Please transcribe the data below exactly. Leave the pictures out.

Stored entries:
=-=-=

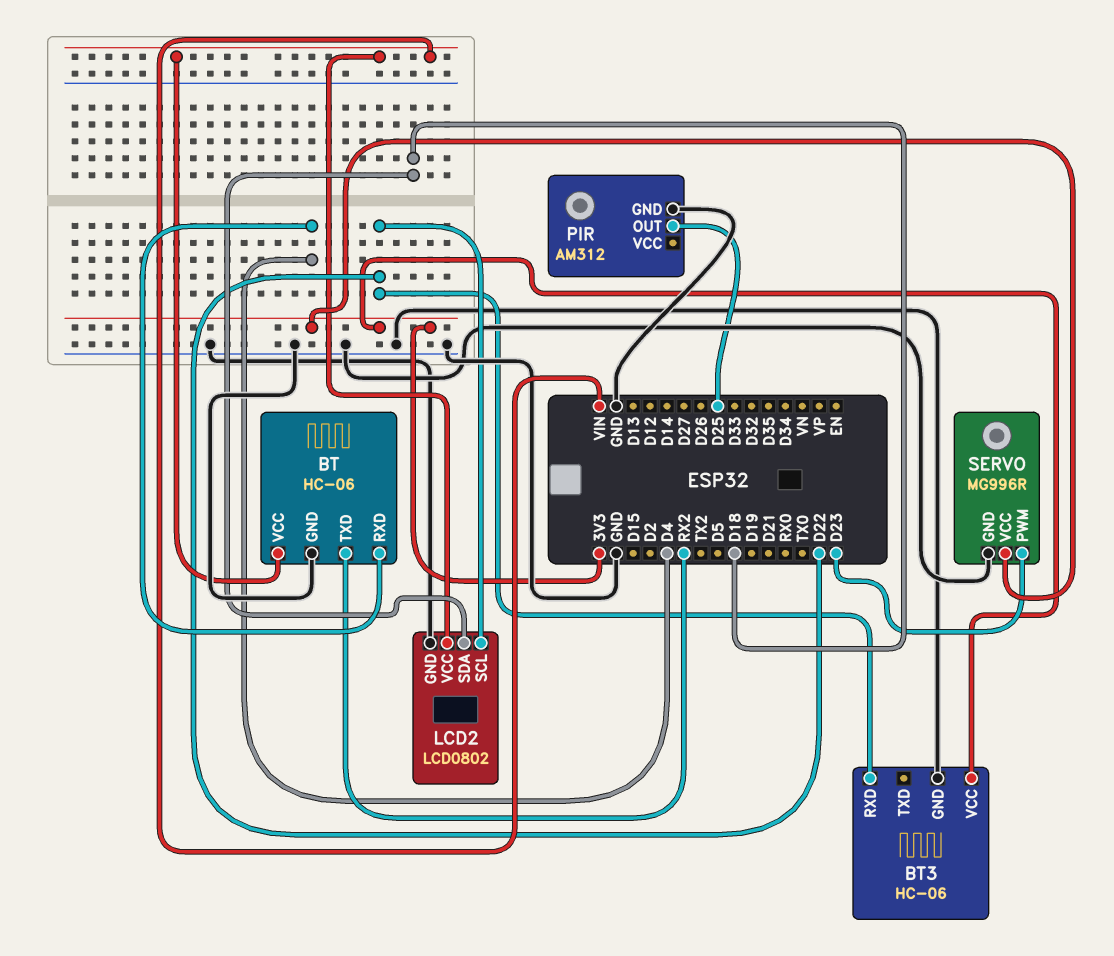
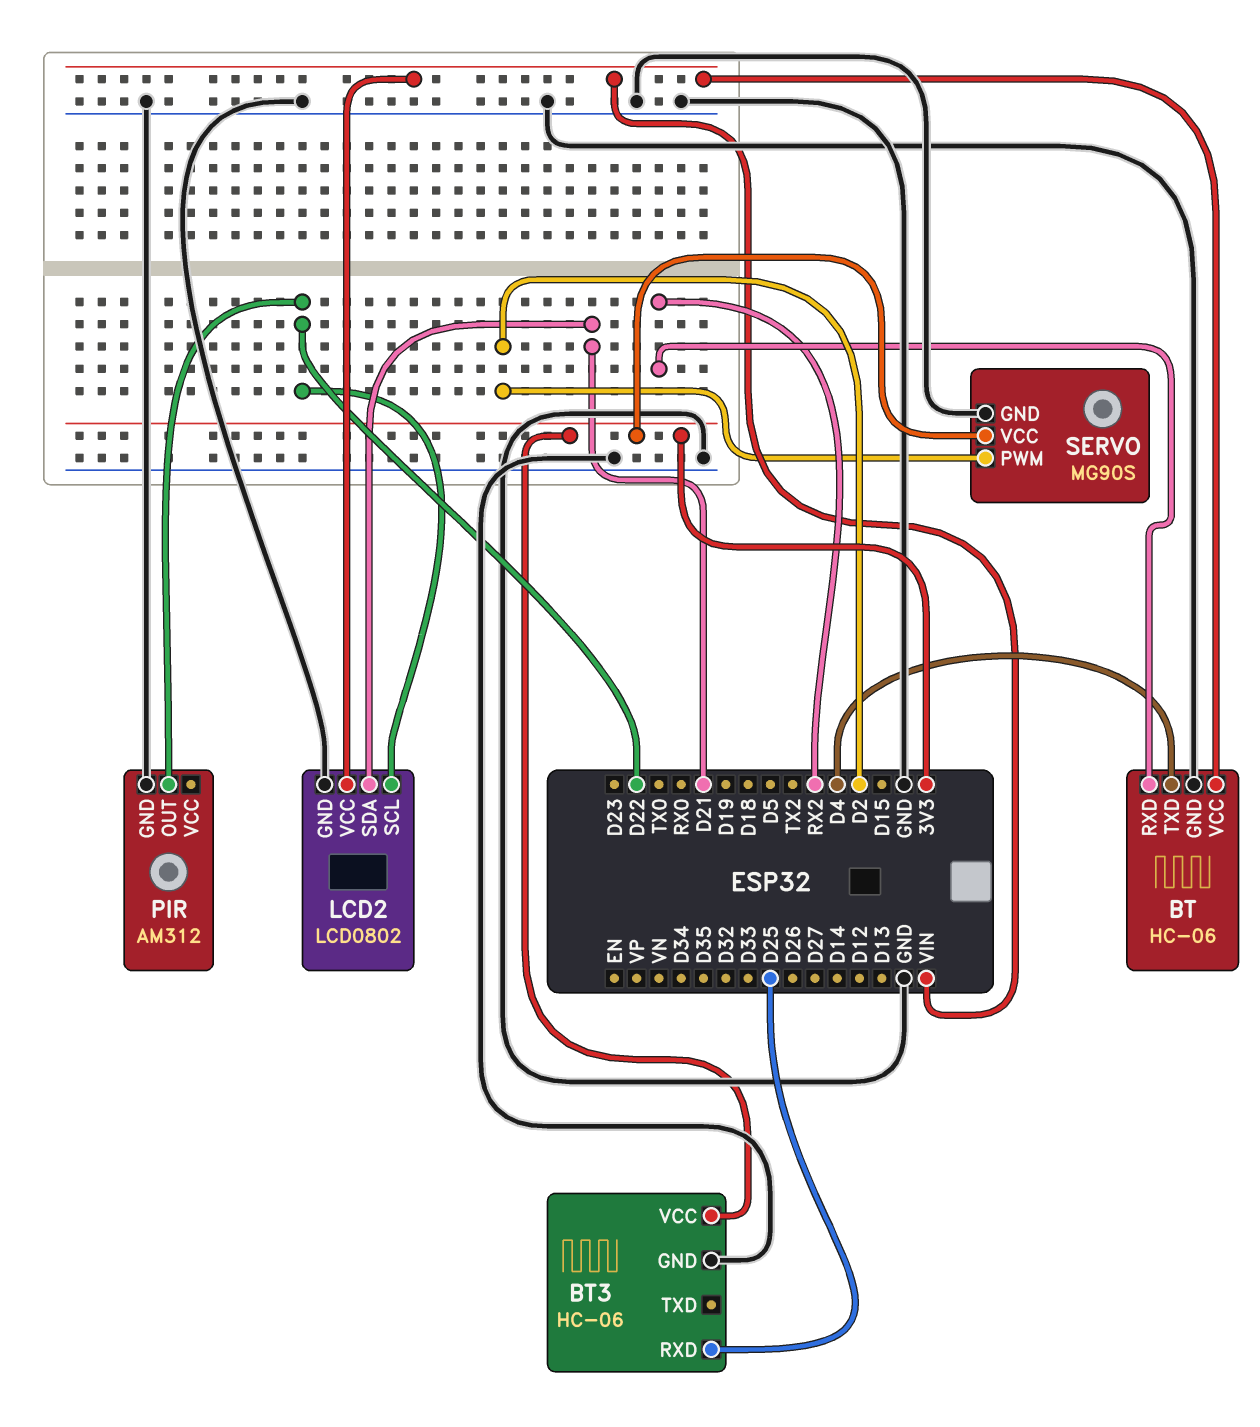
BT pin RXD: D4 -> RX2
BT pin TXD: RX2 -> D4
BT3 pin RXD: D22 -> D25
LCD2 pin SDA: D18 -> D21
PIR pin OUT: D25 -> D22
SERVO: MG996R -> MG90S
SERVO pin PWM: D23 -> D2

=-=-=

## Solution to this exercise
BT pin RXD: D4 -> RX2
BT pin TXD: RX2 -> D4
BT3 pin RXD: D22 -> D25
LCD2 pin SDA: D18 -> D21
PIR pin OUT: D25 -> D22
SERVO: MG996R -> MG90S
SERVO pin PWM: D23 -> D2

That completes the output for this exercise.